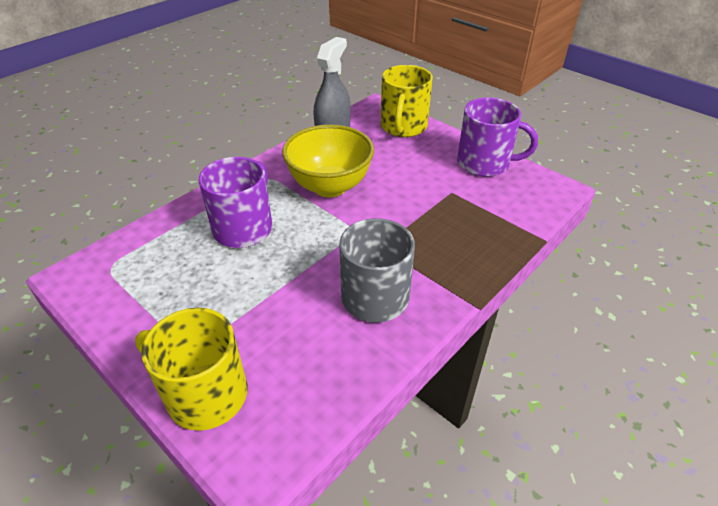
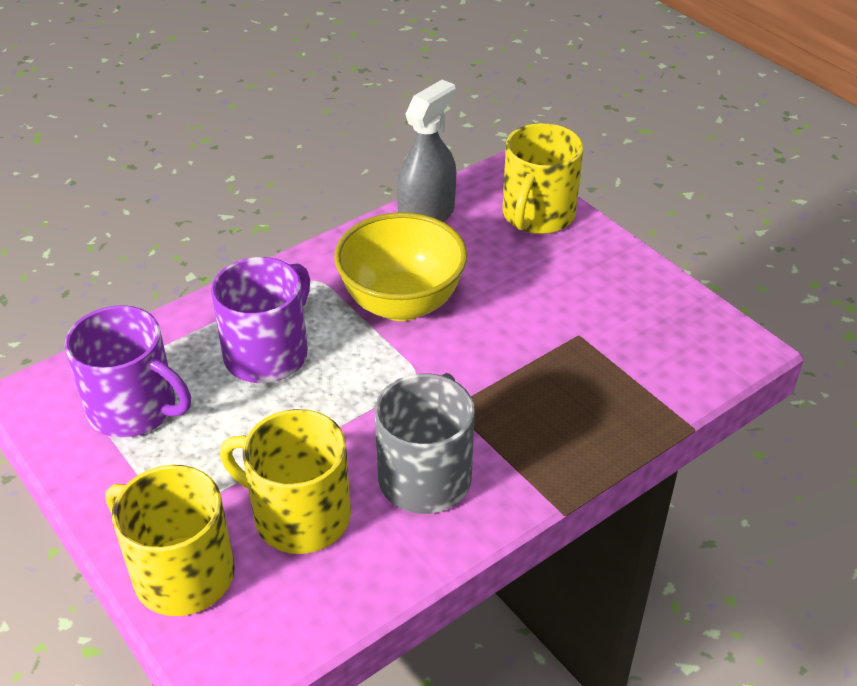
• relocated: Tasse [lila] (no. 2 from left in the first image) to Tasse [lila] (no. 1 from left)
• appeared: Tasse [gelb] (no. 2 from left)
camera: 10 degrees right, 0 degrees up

EXERCISE INSTRUCTIONS –
Each line of the listing above that includes the word "from" should be copied.

PROBLEM SOLUTION –
• relocated: Tasse [lila] (no. 2 from left in the first image) to Tasse [lila] (no. 1 from left)
• appeared: Tasse [gelb] (no. 2 from left)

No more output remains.